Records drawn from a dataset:
--------------------------------------------------

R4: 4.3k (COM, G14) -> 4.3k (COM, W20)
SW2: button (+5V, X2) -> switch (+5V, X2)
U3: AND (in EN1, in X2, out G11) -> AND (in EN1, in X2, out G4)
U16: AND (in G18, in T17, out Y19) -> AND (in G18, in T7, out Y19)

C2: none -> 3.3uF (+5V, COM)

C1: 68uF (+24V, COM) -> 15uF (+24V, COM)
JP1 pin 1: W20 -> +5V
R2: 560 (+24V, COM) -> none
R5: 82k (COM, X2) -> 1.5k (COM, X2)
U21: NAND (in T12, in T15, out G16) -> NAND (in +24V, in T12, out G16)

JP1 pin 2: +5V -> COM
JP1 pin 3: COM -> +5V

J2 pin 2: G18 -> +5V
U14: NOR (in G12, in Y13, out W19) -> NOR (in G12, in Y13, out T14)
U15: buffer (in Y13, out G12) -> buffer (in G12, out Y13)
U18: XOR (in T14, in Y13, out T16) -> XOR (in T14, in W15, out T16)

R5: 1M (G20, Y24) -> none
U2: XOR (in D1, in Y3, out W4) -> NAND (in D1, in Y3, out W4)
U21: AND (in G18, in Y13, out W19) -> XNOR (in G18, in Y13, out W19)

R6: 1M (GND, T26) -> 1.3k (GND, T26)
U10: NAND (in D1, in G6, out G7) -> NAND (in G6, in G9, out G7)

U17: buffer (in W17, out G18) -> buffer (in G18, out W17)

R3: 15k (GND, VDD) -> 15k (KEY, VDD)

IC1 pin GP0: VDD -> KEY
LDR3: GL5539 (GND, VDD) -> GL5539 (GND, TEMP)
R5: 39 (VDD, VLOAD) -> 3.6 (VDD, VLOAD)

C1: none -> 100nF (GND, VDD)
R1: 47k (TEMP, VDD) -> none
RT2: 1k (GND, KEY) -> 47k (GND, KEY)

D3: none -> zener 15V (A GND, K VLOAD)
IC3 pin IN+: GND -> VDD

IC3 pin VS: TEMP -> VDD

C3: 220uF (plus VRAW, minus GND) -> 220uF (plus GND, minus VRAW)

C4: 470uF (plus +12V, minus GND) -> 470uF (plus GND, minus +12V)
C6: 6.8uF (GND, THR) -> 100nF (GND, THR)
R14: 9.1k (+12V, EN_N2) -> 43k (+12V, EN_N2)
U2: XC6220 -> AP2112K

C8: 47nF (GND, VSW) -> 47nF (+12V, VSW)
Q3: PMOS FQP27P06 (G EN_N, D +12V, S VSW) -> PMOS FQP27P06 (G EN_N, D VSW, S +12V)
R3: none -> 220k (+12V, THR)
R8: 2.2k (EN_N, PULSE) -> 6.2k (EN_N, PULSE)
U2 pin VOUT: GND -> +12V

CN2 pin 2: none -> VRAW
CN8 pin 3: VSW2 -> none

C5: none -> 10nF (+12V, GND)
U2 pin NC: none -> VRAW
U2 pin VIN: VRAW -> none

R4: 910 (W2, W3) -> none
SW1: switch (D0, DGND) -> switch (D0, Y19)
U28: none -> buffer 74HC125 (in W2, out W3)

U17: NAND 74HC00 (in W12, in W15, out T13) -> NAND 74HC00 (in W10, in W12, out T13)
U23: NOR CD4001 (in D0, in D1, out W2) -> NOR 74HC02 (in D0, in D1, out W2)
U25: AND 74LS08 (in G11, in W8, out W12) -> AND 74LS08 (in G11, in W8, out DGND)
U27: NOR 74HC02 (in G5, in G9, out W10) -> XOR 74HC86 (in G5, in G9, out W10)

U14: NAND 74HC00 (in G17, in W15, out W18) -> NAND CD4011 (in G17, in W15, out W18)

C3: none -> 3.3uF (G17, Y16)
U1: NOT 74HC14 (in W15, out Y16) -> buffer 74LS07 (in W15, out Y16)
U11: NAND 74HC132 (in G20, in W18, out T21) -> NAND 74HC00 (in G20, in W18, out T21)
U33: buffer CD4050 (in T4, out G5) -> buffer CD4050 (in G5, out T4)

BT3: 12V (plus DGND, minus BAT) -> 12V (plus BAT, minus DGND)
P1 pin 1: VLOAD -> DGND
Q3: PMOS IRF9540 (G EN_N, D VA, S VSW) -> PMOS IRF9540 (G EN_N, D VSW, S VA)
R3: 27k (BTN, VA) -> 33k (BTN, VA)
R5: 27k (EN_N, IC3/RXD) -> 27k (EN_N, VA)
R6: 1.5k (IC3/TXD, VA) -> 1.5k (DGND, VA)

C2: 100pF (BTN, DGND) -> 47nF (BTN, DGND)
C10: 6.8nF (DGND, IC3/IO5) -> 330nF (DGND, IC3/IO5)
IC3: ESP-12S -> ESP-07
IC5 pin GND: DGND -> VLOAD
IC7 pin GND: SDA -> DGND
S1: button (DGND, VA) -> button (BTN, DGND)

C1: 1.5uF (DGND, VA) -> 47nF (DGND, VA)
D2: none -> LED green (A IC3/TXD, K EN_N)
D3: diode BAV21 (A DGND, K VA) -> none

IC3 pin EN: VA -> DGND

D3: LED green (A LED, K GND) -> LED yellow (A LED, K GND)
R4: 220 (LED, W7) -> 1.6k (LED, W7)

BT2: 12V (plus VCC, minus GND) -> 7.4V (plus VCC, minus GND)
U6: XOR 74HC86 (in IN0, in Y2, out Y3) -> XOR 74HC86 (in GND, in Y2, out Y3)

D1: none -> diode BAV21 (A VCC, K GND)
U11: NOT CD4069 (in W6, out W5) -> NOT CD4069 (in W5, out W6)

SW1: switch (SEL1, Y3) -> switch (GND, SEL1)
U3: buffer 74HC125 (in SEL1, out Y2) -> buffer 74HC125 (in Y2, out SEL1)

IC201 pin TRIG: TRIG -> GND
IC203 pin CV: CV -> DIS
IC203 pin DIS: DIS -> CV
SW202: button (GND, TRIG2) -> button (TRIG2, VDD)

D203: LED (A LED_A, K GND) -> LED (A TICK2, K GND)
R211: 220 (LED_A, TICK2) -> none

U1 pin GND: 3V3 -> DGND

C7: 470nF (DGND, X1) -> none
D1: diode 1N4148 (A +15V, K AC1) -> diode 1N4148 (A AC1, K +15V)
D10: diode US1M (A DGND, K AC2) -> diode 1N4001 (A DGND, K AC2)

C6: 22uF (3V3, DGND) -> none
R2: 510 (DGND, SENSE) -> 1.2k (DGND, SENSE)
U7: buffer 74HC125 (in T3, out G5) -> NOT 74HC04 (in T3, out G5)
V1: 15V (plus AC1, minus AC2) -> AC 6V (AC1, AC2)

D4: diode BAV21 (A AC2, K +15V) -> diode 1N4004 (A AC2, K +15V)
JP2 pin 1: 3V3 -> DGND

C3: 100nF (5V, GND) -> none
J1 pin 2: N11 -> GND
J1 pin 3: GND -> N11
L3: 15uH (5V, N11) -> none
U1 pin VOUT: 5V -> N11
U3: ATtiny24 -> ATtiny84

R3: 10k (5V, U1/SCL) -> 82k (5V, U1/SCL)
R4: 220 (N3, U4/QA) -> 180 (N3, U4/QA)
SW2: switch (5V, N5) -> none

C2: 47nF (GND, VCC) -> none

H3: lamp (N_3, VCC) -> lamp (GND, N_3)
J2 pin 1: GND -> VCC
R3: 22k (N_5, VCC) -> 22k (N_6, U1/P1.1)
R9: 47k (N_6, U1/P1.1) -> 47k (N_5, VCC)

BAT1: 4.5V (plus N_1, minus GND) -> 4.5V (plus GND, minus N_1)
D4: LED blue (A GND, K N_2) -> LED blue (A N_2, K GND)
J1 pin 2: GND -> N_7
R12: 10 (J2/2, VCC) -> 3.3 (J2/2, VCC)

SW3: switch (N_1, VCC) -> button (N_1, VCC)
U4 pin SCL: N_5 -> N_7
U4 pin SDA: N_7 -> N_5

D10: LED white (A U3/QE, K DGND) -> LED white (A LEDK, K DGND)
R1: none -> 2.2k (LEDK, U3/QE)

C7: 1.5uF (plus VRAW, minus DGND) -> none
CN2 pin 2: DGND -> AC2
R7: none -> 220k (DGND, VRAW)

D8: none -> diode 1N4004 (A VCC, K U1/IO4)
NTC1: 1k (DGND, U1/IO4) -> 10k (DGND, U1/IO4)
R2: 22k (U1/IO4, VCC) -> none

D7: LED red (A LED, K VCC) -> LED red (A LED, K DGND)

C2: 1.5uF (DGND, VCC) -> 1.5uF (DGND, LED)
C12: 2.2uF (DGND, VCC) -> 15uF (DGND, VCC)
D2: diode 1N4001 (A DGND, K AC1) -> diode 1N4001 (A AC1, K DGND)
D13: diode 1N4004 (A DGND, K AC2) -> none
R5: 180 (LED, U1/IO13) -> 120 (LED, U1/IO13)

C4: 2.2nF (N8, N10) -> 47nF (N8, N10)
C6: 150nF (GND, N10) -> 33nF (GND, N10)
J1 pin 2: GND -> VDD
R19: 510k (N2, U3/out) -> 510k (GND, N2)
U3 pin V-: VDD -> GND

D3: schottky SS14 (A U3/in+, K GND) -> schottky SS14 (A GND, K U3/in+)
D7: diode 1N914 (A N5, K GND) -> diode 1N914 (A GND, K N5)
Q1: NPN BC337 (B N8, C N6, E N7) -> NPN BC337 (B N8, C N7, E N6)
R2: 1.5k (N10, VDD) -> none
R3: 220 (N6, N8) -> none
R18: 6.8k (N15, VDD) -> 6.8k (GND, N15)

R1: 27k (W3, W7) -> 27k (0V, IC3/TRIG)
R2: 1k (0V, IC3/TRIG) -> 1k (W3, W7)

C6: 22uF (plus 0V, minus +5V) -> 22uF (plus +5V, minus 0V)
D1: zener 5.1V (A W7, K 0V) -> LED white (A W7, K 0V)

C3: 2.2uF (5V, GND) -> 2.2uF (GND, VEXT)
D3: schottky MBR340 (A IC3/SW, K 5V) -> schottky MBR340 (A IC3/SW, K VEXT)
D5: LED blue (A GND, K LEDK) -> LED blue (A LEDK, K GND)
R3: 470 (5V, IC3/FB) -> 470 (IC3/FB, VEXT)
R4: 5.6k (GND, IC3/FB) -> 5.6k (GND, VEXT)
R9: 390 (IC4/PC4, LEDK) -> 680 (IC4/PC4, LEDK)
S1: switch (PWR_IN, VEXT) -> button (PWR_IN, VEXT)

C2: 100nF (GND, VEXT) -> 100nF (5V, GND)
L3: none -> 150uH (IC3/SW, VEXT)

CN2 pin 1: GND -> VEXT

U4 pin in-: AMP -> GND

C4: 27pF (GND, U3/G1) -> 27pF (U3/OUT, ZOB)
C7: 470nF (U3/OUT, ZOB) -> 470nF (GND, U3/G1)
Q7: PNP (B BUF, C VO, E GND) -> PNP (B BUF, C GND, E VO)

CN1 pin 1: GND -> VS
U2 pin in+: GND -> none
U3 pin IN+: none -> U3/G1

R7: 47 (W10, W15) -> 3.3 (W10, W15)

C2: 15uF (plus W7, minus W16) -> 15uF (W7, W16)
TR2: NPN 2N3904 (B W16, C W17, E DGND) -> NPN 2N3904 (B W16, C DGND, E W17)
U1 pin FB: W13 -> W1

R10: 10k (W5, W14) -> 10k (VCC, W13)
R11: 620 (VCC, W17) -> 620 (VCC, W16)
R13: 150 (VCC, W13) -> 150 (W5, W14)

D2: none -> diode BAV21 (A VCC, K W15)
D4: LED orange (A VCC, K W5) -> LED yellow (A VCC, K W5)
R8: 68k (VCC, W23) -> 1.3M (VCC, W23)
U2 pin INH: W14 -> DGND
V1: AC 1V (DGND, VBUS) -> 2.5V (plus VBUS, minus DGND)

--------------------------------------------------

WORK REQUIRED: Could you set down, exactly as written, the lines above between the one holding "RT2: 1k (GND, KEY) -> 47k (GND, KEY)" and the one holding "C8: 47nF (GND, VSW) -> 47nF (+12V, VSW)", inclusive, and nothing more?

RESPONSE FOR THIS EXERCISE:
RT2: 1k (GND, KEY) -> 47k (GND, KEY)

D3: none -> zener 15V (A GND, K VLOAD)
IC3 pin IN+: GND -> VDD

IC3 pin VS: TEMP -> VDD

C3: 220uF (plus VRAW, minus GND) -> 220uF (plus GND, minus VRAW)

C4: 470uF (plus +12V, minus GND) -> 470uF (plus GND, minus +12V)
C6: 6.8uF (GND, THR) -> 100nF (GND, THR)
R14: 9.1k (+12V, EN_N2) -> 43k (+12V, EN_N2)
U2: XC6220 -> AP2112K

C8: 47nF (GND, VSW) -> 47nF (+12V, VSW)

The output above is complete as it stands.